Please return every line in the material below that contains the word "yellow", matching case exactly.

Recorded data:
+ + +
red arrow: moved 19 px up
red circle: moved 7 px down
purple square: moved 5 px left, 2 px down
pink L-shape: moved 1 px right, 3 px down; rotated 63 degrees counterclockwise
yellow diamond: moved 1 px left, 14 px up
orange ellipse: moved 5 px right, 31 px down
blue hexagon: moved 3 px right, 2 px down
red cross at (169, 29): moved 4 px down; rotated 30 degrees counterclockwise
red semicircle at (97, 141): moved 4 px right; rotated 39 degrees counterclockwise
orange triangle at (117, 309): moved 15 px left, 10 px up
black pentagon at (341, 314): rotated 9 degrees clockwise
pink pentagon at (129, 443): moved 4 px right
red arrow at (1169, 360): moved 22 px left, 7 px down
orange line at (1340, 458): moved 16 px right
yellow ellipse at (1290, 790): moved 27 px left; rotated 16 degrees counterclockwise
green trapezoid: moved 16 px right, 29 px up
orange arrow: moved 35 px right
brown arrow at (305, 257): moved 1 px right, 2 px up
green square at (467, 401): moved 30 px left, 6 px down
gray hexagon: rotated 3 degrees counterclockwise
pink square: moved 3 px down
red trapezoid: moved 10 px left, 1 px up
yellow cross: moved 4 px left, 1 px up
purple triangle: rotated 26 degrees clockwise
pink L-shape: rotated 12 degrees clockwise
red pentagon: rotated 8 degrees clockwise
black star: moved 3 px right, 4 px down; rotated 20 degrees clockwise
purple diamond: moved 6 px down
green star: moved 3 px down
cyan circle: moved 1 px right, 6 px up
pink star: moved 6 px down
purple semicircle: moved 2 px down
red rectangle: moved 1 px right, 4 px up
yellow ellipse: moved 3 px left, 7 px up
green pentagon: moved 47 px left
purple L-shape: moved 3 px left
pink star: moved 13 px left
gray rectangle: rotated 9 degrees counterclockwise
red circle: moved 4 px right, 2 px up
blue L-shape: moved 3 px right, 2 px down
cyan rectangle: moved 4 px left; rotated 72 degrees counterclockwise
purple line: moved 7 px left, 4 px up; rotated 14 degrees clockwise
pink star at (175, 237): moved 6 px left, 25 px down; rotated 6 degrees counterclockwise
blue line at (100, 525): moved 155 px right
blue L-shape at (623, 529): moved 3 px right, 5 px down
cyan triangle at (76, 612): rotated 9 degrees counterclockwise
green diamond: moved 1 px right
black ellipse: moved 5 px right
+ + +
* EXERCISE RESPONSE
yellow diamond: moved 1 px left, 14 px up
yellow ellipse at (1290, 790): moved 27 px left; rotated 16 degrees counterclockwise
yellow cross: moved 4 px left, 1 px up
yellow ellipse: moved 3 px left, 7 px up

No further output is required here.